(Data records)
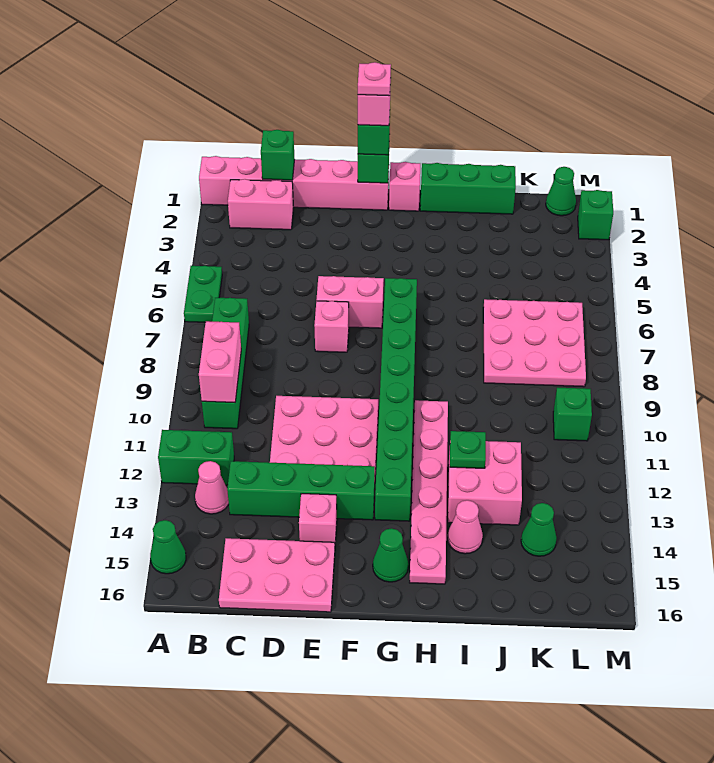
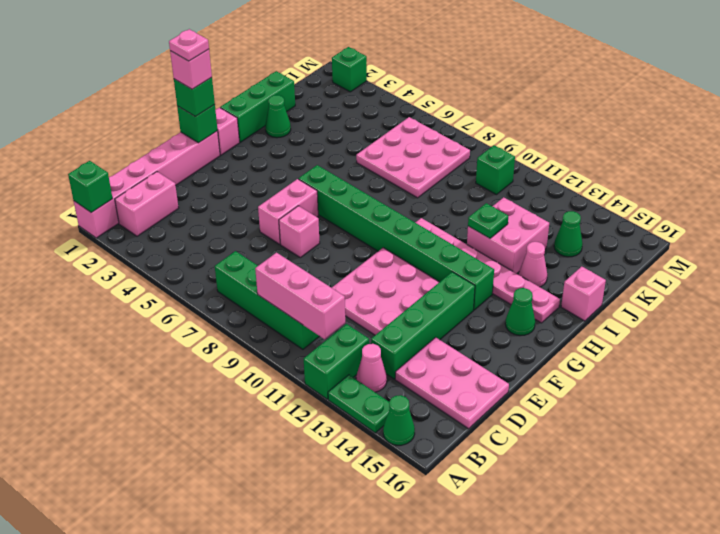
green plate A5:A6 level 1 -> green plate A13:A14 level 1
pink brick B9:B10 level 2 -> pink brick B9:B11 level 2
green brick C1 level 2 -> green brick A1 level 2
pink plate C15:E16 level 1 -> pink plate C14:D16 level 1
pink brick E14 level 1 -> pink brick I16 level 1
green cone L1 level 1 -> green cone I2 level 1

__Activity__. Exactly the lines from the one with "pink brick E14" through the final line of the entries are to be returned, both ends included.

__Output below__.
pink brick E14 level 1 -> pink brick I16 level 1
green cone L1 level 1 -> green cone I2 level 1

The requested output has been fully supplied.